**Task goal:** Look for the string "none" in the material below. Copy every line where you find it.

^^^^

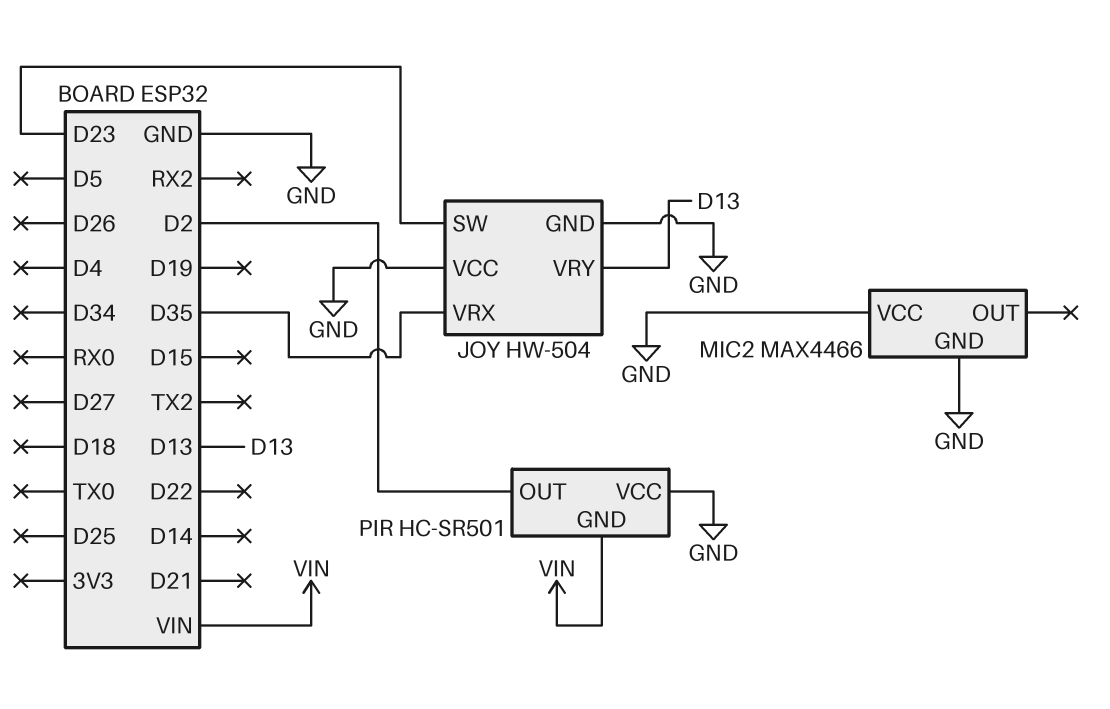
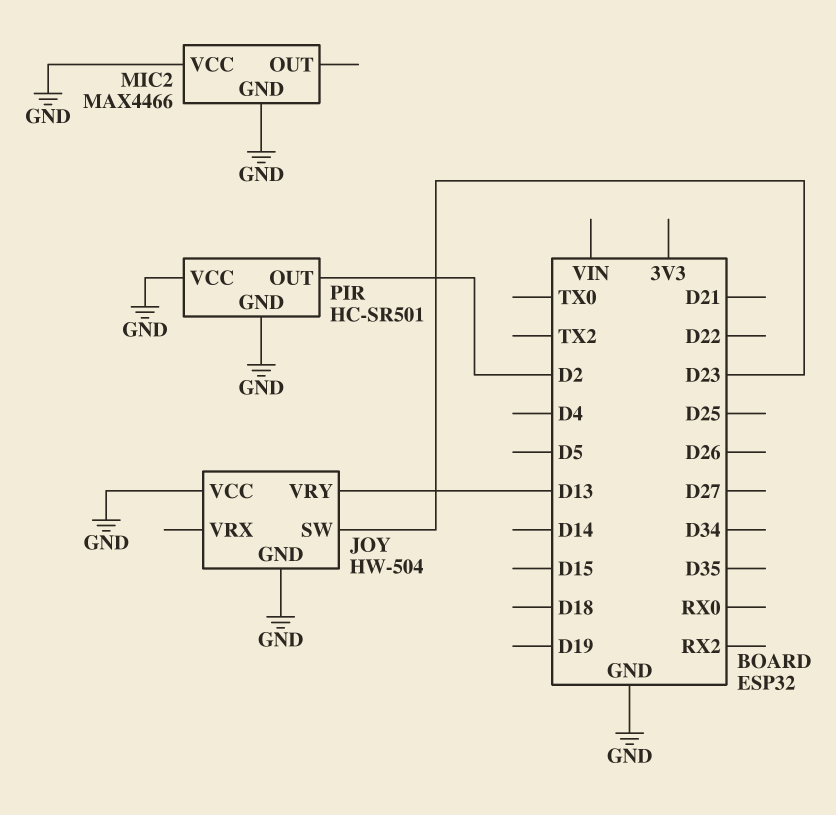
JOY pin VRX: D35 -> none
PIR pin GND: VIN -> GND

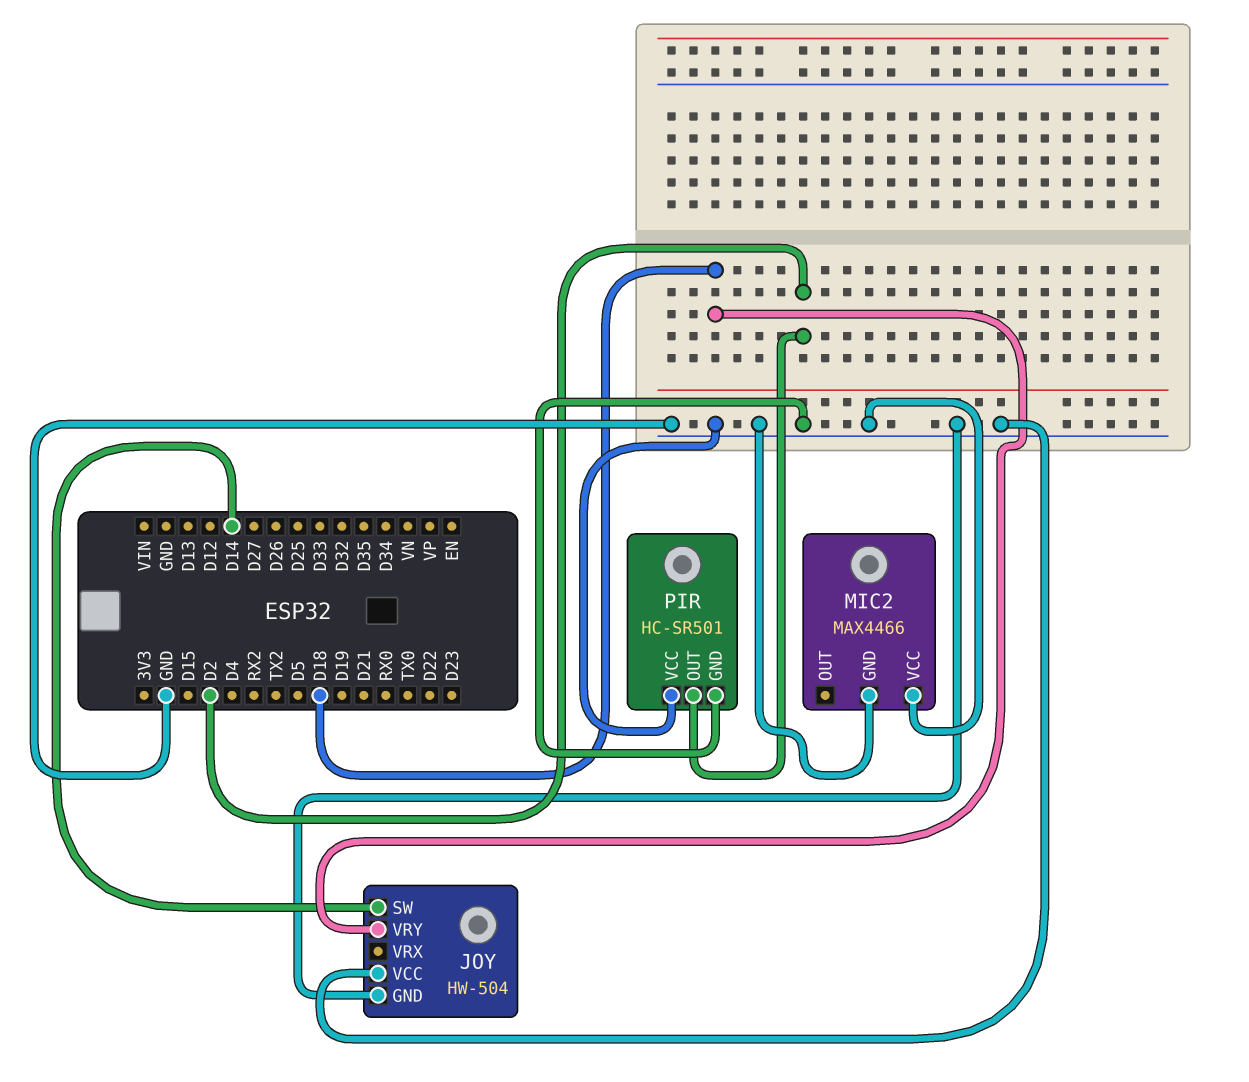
JOY pin SW: D23 -> D14
JOY pin VRY: D13 -> D18

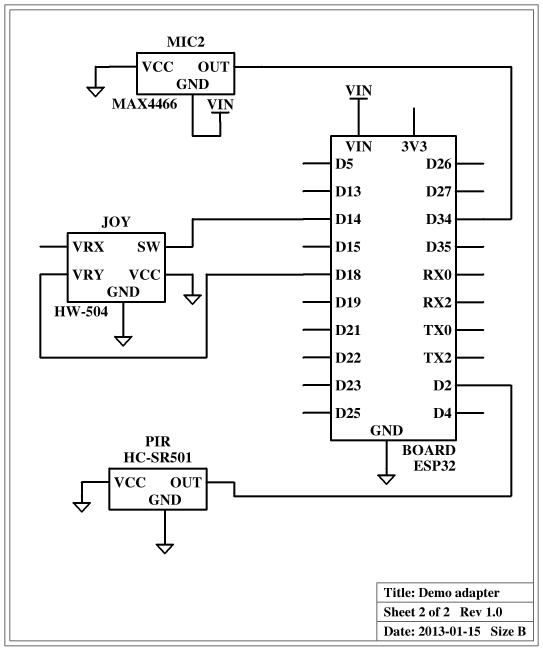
MIC2 pin GND: GND -> VIN
MIC2 pin OUT: none -> D34

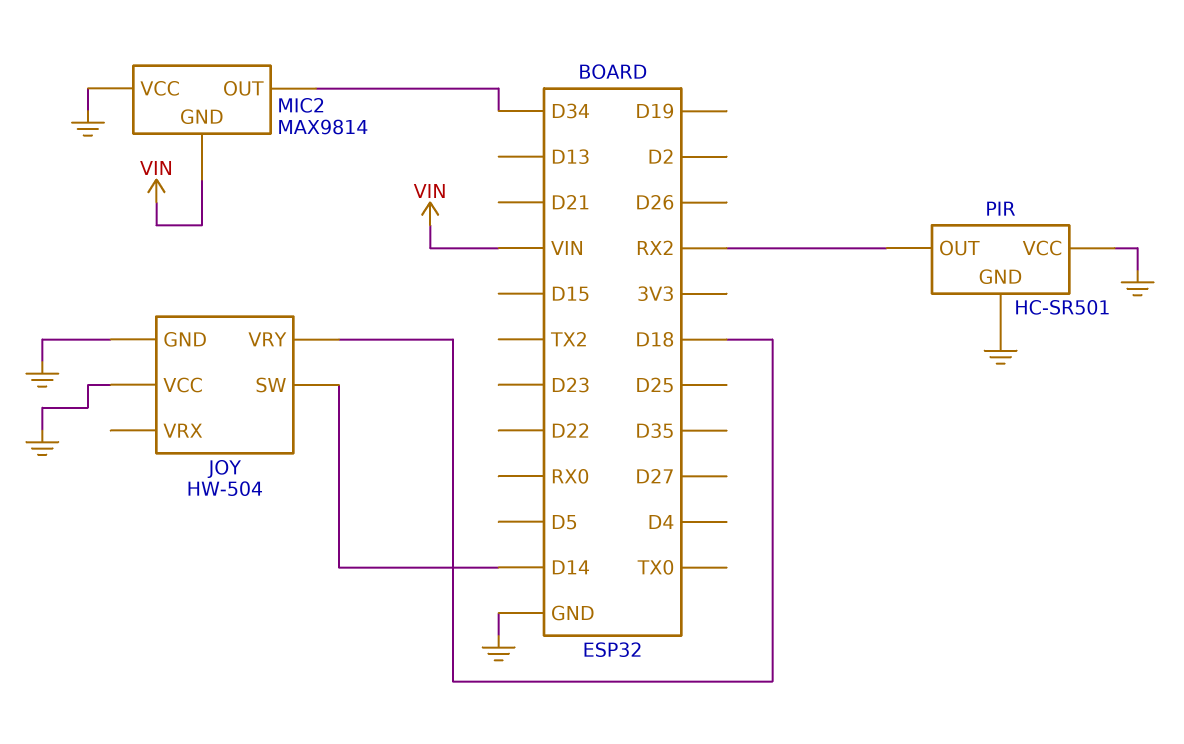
MIC2: MAX4466 -> MAX9814
PIR pin OUT: D2 -> RX2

^^^^

**Task output:**
JOY pin VRX: D35 -> none
MIC2 pin OUT: none -> D34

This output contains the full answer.